#### [Excerpted records]
Content starts

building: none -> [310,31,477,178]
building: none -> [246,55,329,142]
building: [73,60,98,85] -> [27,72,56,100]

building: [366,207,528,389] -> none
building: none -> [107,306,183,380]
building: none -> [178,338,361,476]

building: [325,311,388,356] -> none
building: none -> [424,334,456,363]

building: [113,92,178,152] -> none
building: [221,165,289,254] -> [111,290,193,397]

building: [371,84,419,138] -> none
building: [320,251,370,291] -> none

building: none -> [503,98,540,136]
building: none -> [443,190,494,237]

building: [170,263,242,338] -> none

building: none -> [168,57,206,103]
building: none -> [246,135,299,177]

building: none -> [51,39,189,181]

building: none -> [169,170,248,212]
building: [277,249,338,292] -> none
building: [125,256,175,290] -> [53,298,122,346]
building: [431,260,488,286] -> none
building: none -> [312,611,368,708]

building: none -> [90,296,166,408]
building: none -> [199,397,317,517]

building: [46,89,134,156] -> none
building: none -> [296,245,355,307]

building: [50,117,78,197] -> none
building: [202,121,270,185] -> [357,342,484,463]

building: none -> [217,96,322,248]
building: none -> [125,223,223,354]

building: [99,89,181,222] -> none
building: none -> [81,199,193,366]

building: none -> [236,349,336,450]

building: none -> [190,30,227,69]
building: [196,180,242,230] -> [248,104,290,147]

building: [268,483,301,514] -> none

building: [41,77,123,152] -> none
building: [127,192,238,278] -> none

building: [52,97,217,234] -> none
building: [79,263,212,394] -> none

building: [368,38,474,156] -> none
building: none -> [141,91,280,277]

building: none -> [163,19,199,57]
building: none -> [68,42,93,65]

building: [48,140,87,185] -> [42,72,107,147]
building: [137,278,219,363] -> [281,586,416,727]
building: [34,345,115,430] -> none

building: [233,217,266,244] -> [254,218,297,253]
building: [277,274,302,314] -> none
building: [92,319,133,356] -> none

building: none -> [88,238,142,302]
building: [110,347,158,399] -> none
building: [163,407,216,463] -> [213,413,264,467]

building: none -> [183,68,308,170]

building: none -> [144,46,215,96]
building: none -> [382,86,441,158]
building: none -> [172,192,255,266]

Content ends

Type out the whole of the data again, exactly as shown.

#### [Response for this exercise]
building: none -> [310,31,477,178]
building: none -> [246,55,329,142]
building: [73,60,98,85] -> [27,72,56,100]

building: [366,207,528,389] -> none
building: none -> [107,306,183,380]
building: none -> [178,338,361,476]

building: [325,311,388,356] -> none
building: none -> [424,334,456,363]

building: [113,92,178,152] -> none
building: [221,165,289,254] -> [111,290,193,397]

building: [371,84,419,138] -> none
building: [320,251,370,291] -> none

building: none -> [503,98,540,136]
building: none -> [443,190,494,237]

building: [170,263,242,338] -> none

building: none -> [168,57,206,103]
building: none -> [246,135,299,177]

building: none -> [51,39,189,181]

building: none -> [169,170,248,212]
building: [277,249,338,292] -> none
building: [125,256,175,290] -> [53,298,122,346]
building: [431,260,488,286] -> none
building: none -> [312,611,368,708]

building: none -> [90,296,166,408]
building: none -> [199,397,317,517]

building: [46,89,134,156] -> none
building: none -> [296,245,355,307]

building: [50,117,78,197] -> none
building: [202,121,270,185] -> [357,342,484,463]

building: none -> [217,96,322,248]
building: none -> [125,223,223,354]

building: [99,89,181,222] -> none
building: none -> [81,199,193,366]

building: none -> [236,349,336,450]

building: none -> [190,30,227,69]
building: [196,180,242,230] -> [248,104,290,147]

building: [268,483,301,514] -> none

building: [41,77,123,152] -> none
building: [127,192,238,278] -> none

building: [52,97,217,234] -> none
building: [79,263,212,394] -> none

building: [368,38,474,156] -> none
building: none -> [141,91,280,277]

building: none -> [163,19,199,57]
building: none -> [68,42,93,65]

building: [48,140,87,185] -> [42,72,107,147]
building: [137,278,219,363] -> [281,586,416,727]
building: [34,345,115,430] -> none

building: [233,217,266,244] -> [254,218,297,253]
building: [277,274,302,314] -> none
building: [92,319,133,356] -> none

building: none -> [88,238,142,302]
building: [110,347,158,399] -> none
building: [163,407,216,463] -> [213,413,264,467]

building: none -> [183,68,308,170]

building: none -> [144,46,215,96]
building: none -> [382,86,441,158]
building: none -> [172,192,255,266]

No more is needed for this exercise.